**TASK MATERIAL:**
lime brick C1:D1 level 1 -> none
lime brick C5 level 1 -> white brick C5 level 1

---

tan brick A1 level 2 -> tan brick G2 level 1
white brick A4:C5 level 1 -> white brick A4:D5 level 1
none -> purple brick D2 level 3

...

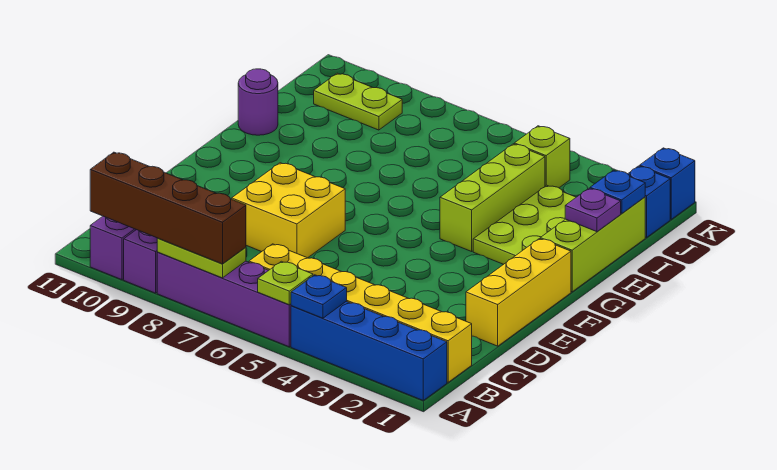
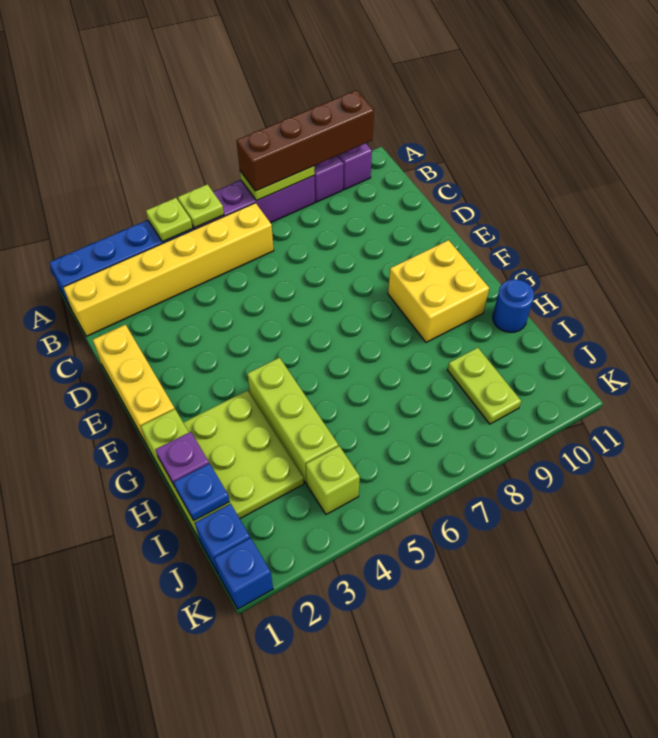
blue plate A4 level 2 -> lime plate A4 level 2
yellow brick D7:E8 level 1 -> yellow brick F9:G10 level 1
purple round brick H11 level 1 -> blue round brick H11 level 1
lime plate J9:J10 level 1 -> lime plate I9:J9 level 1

**EXERCISE AIM:**
Taking the lines above, repeat exactly those from the line that contains "lime brick C1:D1 level 1 -> none" through the line that contains "lime brick C5", and both of those lines as well. Include nothing else.

**RESPONSE TO THIS EXERCISE:**
lime brick C1:D1 level 1 -> none
lime brick C5 level 1 -> white brick C5 level 1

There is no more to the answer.